Top of DATA
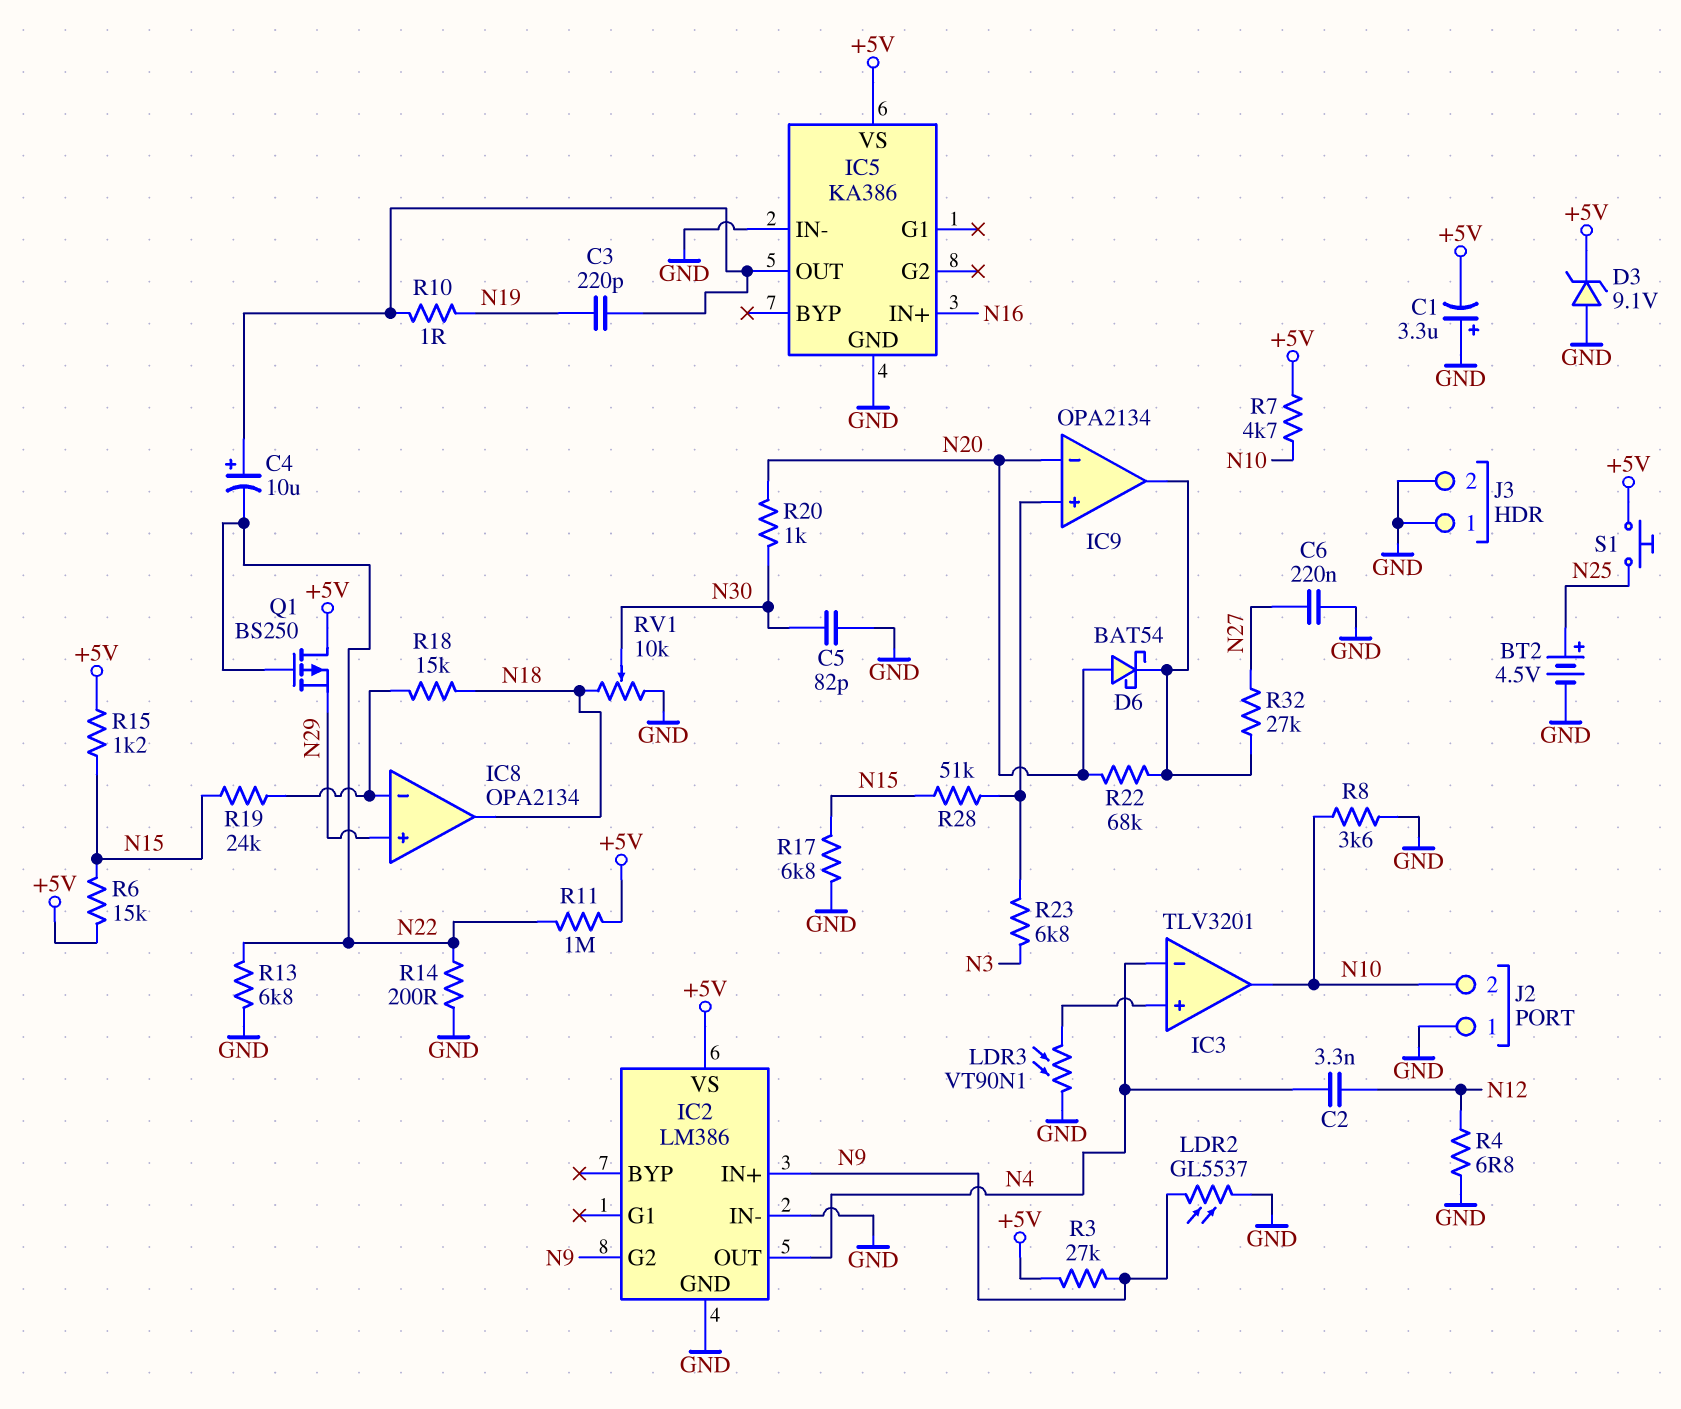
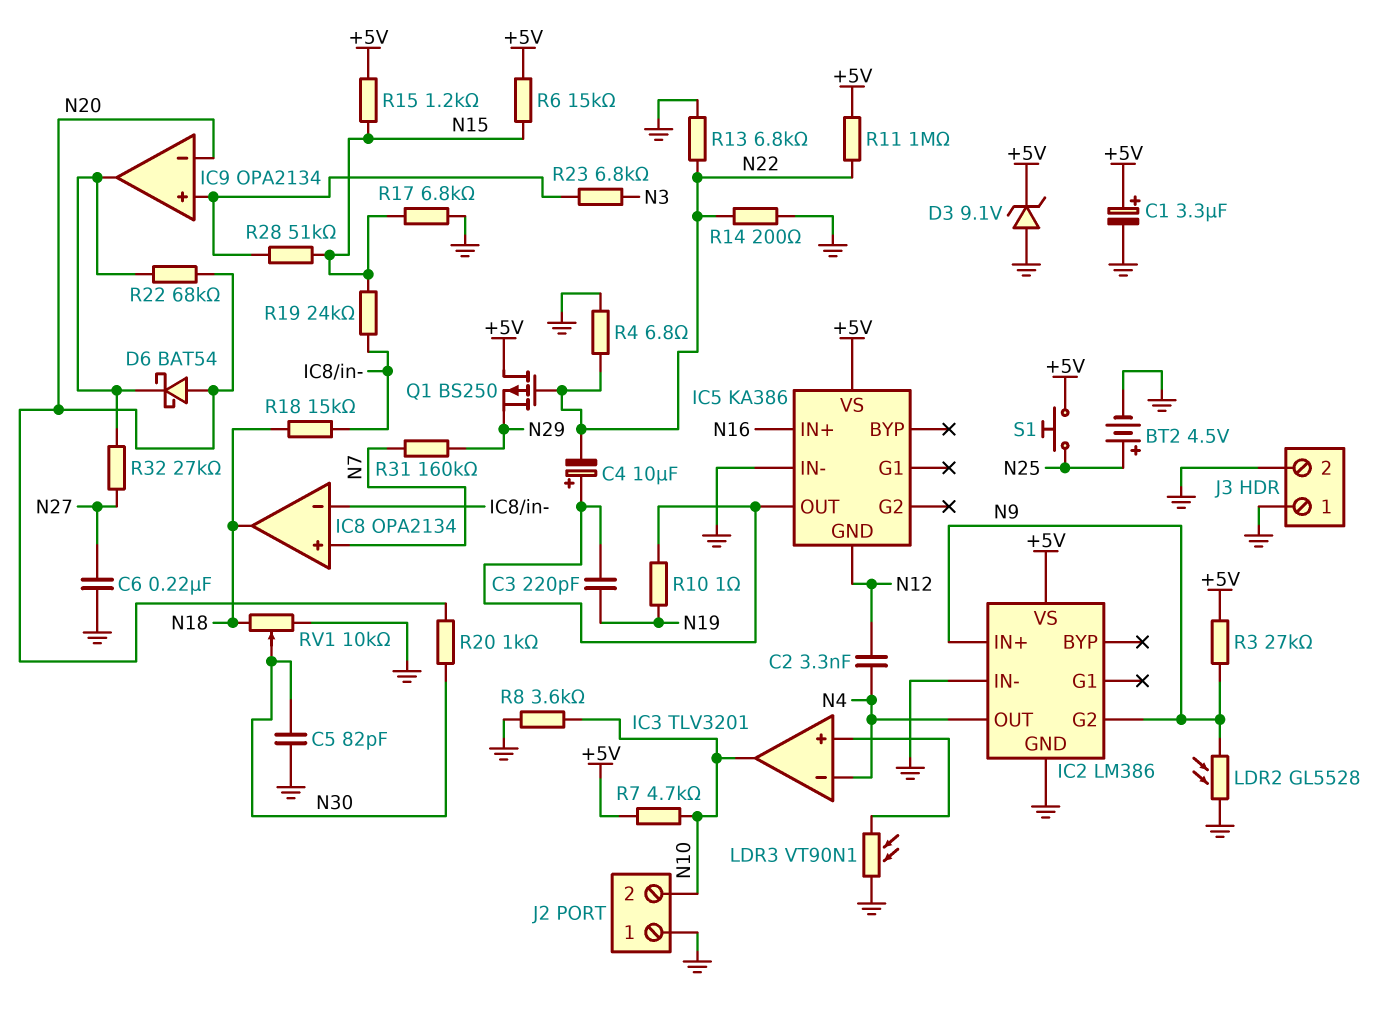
C1: 3.3uF (plus GND, minus +5V) -> 3.3uF (plus +5V, minus GND)
IC5 pin GND: GND -> N12
IC8 pin in+: N29 -> N7
LDR2: GL5537 (GND, N9) -> GL5528 (GND, N9)
R4: 6.8 (GND, N12) -> 6.8 (GND, N22)
R31: none -> 160k (N7, N29)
Bottom of DATA
=== TASK OBJECTIVE ===
The data above, line by line: transcribe it exactly and drop the pictures.

=== YOUR SOLUTION ===
C1: 3.3uF (plus GND, minus +5V) -> 3.3uF (plus +5V, minus GND)
IC5 pin GND: GND -> N12
IC8 pin in+: N29 -> N7
LDR2: GL5537 (GND, N9) -> GL5528 (GND, N9)
R4: 6.8 (GND, N12) -> 6.8 (GND, N22)
R31: none -> 160k (N7, N29)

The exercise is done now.